◆ Task statement
Could you copy every line in the listing below that has the word "purple"?

◆ Given data
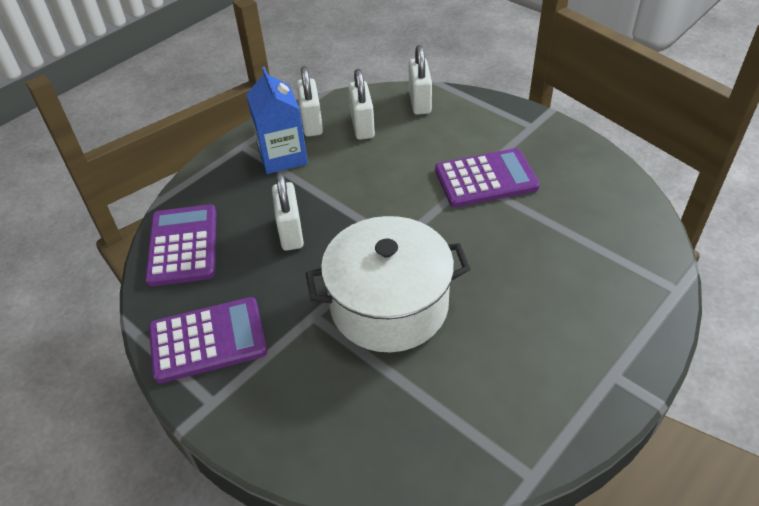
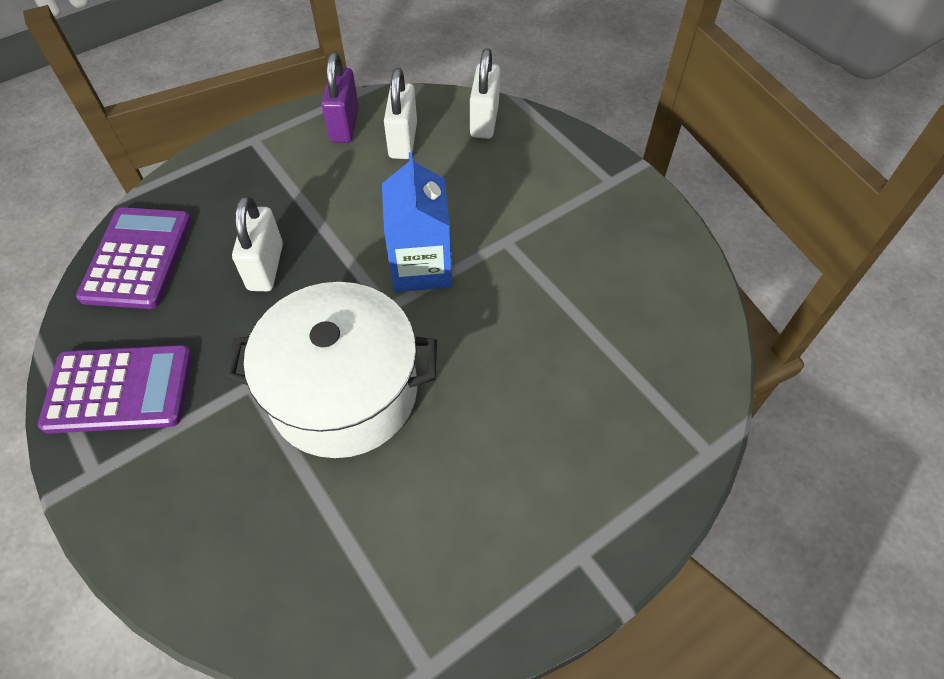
camera: 10 degrees right, 10 degrees up
blue carton [246,67,308,174] -> blue carton moved to [382,152,452,292]
white padlock [296,66,323,137] -> purple padlock [321,52,359,143]
purple calculator [435,148,540,207] -> none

◆ Your solution
white padlock [296,66,323,137] -> purple padlock [321,52,359,143]
purple calculator [435,148,540,207] -> none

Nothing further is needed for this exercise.